Recorded data:
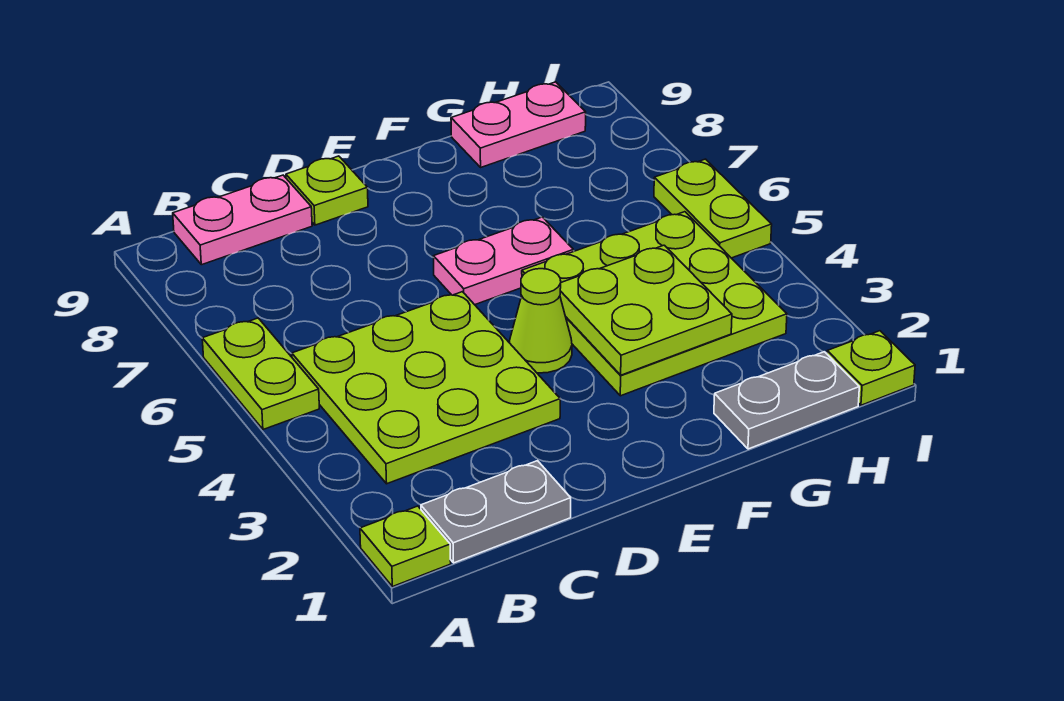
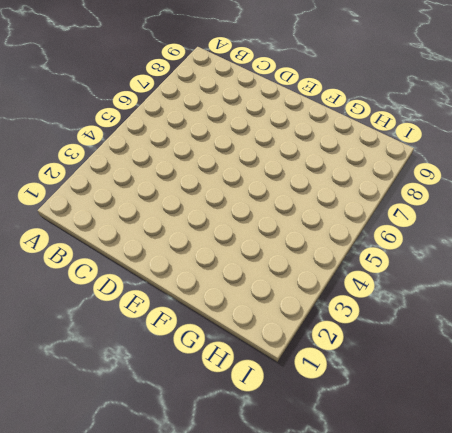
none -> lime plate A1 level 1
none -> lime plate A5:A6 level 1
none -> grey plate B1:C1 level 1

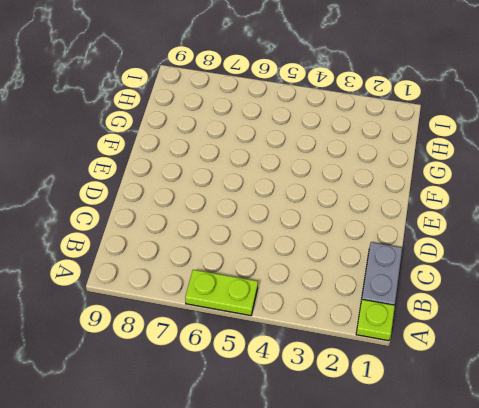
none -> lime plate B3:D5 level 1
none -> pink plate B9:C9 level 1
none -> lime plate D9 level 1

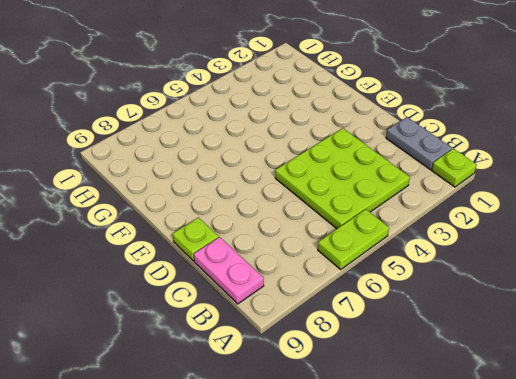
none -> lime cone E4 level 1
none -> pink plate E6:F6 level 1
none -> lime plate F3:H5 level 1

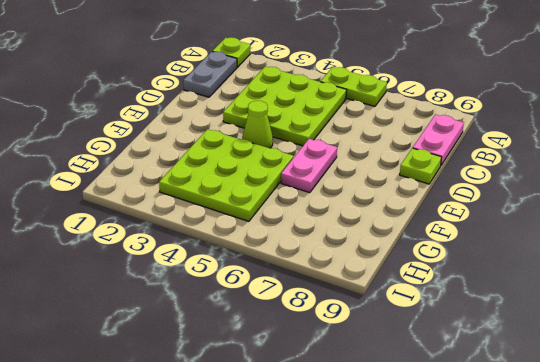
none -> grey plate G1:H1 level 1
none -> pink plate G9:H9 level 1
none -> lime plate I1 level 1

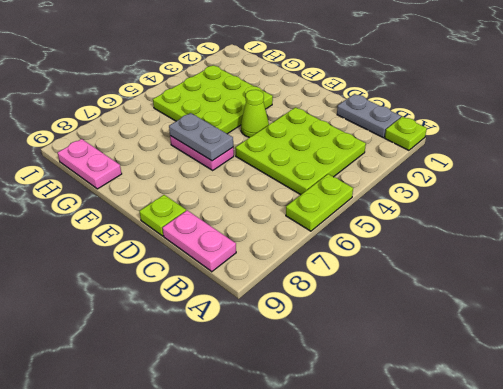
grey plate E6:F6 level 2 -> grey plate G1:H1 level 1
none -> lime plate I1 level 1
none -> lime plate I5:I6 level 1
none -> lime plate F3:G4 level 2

---

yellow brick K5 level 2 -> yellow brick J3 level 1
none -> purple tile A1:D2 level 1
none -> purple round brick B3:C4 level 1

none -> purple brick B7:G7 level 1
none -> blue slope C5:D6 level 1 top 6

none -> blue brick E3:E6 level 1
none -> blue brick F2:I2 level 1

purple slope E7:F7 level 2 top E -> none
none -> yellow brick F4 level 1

§ What this task involves
Would you write out exactly the lines above, starting at the line containing "none -> pink plate E6:F6 level 1" and stopping after the line containing "none -> lime plate F3:G4 level 2"? Omit the pictures.

§ Answer section
none -> pink plate E6:F6 level 1
none -> lime plate F3:H5 level 1

none -> grey plate G1:H1 level 1
none -> pink plate G9:H9 level 1
none -> lime plate I1 level 1

grey plate E6:F6 level 2 -> grey plate G1:H1 level 1
none -> lime plate I1 level 1
none -> lime plate I5:I6 level 1
none -> lime plate F3:G4 level 2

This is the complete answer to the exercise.